*Work to complete*. Report, as a single figure, how many lines in the records below include "purple".

*Records to process*.

-- Opening Marker --

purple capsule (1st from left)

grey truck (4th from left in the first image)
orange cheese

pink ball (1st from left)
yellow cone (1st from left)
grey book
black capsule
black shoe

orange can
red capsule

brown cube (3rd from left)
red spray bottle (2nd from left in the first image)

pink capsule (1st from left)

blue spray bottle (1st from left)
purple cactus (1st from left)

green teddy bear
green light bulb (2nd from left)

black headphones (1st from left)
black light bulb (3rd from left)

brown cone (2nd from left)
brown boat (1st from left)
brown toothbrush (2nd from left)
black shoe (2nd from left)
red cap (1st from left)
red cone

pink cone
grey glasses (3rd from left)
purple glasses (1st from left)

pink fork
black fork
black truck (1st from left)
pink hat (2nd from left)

-- Closing Marker --

*Written solution*. 3